• [WHAT THE EXERCISE ASKS]:
Copy the entries below from the first one through the line with "yellow cross: rotated 32 degrees clockwise", swapping "counterclockwise" for "anticlockwise" everywhere it appears and changing nothing else.

* begin *

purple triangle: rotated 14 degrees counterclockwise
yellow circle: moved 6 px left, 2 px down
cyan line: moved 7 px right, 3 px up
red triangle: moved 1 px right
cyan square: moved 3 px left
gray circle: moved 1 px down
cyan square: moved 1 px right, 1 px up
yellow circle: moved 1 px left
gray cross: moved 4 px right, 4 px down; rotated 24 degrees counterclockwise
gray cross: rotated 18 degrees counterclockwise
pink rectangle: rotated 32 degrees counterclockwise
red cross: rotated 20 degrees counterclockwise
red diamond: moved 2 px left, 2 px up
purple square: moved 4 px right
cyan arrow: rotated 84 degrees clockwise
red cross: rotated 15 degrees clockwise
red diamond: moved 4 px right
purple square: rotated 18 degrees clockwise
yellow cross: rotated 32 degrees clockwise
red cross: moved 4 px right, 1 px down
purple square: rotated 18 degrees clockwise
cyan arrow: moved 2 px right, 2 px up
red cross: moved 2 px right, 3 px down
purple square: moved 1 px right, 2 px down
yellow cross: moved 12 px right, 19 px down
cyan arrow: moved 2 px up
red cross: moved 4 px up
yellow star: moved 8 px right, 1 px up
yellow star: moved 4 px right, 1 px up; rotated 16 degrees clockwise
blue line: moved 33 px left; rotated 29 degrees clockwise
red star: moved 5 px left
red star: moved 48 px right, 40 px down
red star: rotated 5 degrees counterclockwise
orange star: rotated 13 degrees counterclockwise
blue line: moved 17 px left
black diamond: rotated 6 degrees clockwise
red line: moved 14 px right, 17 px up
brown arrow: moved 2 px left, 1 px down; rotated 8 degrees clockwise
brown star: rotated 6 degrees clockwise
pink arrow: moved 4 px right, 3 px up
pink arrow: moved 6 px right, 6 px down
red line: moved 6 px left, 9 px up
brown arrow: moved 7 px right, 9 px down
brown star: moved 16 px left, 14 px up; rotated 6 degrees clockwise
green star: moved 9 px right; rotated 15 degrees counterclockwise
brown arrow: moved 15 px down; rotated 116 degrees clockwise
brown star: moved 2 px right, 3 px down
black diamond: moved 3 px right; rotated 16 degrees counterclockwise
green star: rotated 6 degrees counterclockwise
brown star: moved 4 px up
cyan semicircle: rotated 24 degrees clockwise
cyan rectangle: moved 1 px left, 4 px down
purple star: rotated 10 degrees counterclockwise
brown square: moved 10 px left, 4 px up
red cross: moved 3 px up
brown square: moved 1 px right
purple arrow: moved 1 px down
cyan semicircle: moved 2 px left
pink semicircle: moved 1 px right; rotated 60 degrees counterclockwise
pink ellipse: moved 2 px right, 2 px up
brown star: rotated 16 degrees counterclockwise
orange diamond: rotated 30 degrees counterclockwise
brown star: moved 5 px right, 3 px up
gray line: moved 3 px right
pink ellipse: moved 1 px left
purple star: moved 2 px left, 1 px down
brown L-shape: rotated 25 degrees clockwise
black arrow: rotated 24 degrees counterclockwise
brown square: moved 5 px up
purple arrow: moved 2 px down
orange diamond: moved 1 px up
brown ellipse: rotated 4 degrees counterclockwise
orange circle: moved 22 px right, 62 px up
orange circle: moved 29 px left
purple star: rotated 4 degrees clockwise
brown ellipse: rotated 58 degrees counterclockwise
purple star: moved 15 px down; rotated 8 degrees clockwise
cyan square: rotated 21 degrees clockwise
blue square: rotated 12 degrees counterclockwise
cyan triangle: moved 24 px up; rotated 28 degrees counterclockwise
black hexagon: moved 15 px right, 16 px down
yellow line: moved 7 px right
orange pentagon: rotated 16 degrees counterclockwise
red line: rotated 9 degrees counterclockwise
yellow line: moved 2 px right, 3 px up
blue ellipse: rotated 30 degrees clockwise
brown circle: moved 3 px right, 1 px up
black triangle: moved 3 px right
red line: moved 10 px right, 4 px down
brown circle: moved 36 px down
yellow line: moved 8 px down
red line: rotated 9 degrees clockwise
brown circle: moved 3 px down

* end *

• [OUTPUT OF THE EXERCISE]:
purple triangle: rotated 14 degrees anticlockwise
yellow circle: moved 6 px left, 2 px down
cyan line: moved 7 px right, 3 px up
red triangle: moved 1 px right
cyan square: moved 3 px left
gray circle: moved 1 px down
cyan square: moved 1 px right, 1 px up
yellow circle: moved 1 px left
gray cross: moved 4 px right, 4 px down; rotated 24 degrees anticlockwise
gray cross: rotated 18 degrees anticlockwise
pink rectangle: rotated 32 degrees anticlockwise
red cross: rotated 20 degrees anticlockwise
red diamond: moved 2 px left, 2 px up
purple square: moved 4 px right
cyan arrow: rotated 84 degrees clockwise
red cross: rotated 15 degrees clockwise
red diamond: moved 4 px right
purple square: rotated 18 degrees clockwise
yellow cross: rotated 32 degrees clockwise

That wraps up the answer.